Top of THE INPUT

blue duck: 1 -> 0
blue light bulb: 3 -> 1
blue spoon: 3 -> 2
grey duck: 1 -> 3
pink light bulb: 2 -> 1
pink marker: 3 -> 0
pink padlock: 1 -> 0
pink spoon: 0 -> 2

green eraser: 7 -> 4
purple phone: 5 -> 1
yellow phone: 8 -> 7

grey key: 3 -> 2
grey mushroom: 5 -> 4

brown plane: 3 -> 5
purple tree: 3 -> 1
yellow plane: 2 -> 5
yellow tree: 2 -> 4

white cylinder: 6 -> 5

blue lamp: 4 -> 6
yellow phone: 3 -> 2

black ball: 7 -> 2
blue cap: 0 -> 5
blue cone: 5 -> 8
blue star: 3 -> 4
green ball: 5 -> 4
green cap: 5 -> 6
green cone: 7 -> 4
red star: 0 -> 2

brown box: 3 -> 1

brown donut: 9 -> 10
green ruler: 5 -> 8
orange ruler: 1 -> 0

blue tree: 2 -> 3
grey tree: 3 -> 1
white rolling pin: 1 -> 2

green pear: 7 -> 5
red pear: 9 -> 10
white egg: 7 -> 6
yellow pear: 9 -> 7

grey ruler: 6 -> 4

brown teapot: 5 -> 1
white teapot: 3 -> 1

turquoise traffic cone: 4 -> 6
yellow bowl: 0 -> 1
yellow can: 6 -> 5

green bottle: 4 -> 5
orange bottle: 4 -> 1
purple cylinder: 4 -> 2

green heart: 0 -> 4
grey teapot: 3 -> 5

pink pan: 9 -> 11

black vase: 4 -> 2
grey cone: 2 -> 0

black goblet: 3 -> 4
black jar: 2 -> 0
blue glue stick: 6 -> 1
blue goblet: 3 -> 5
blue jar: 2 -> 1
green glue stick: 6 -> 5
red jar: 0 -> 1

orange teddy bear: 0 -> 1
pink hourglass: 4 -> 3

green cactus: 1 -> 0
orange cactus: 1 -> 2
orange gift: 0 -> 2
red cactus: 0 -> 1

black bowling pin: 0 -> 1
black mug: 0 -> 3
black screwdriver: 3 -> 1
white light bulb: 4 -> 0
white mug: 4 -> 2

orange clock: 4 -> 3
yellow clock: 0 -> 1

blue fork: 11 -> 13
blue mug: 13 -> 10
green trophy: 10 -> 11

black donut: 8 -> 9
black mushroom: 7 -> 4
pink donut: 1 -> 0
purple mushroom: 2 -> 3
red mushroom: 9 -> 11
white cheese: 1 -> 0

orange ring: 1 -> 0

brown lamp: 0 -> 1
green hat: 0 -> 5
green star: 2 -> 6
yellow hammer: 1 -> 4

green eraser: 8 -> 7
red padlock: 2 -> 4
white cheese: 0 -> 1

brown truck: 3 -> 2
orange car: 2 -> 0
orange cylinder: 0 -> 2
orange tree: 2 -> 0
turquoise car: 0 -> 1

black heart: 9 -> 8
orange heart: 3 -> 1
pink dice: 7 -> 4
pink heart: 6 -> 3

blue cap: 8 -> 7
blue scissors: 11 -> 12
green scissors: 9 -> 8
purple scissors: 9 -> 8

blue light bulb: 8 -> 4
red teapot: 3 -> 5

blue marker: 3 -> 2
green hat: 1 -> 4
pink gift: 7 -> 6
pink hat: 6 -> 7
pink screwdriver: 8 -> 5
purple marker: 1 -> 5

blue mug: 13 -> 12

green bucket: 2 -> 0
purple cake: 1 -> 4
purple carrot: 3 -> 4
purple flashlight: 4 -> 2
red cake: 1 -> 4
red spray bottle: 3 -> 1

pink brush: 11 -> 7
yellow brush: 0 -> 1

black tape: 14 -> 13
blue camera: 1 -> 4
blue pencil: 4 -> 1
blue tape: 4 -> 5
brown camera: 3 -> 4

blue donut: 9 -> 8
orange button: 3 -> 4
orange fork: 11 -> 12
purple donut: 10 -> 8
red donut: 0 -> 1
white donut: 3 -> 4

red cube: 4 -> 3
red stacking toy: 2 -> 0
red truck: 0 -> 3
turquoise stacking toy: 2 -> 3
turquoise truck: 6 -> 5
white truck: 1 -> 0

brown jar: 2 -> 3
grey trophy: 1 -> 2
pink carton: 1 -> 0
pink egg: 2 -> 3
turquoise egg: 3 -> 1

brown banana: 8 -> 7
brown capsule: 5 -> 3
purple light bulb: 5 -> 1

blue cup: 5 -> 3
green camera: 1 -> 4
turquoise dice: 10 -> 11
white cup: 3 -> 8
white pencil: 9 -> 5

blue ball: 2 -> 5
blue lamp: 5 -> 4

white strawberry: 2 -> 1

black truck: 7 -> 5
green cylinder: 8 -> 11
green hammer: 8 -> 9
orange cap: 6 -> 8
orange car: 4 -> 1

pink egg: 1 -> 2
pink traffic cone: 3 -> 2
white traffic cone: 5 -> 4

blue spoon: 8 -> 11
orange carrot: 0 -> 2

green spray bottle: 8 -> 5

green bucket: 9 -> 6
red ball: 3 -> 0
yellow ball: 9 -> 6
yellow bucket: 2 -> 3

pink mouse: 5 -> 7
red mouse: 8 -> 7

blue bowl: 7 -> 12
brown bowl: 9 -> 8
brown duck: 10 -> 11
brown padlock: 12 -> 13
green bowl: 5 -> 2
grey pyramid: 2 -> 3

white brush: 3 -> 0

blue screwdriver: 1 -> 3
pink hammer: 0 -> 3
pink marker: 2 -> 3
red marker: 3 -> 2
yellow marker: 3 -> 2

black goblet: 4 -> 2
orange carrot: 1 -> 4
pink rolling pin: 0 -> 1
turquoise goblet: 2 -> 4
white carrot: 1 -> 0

Bottom of THE INPUT

TASK BRIEF:
For the material above, reproduce exactly the lines from the line with "orange car: 2 -> 0" to the line with "pink hat: 6 -> 7", inclusive, and exclude all others.

RESULT OF THE TASK:
orange car: 2 -> 0
orange cylinder: 0 -> 2
orange tree: 2 -> 0
turquoise car: 0 -> 1

black heart: 9 -> 8
orange heart: 3 -> 1
pink dice: 7 -> 4
pink heart: 6 -> 3

blue cap: 8 -> 7
blue scissors: 11 -> 12
green scissors: 9 -> 8
purple scissors: 9 -> 8

blue light bulb: 8 -> 4
red teapot: 3 -> 5

blue marker: 3 -> 2
green hat: 1 -> 4
pink gift: 7 -> 6
pink hat: 6 -> 7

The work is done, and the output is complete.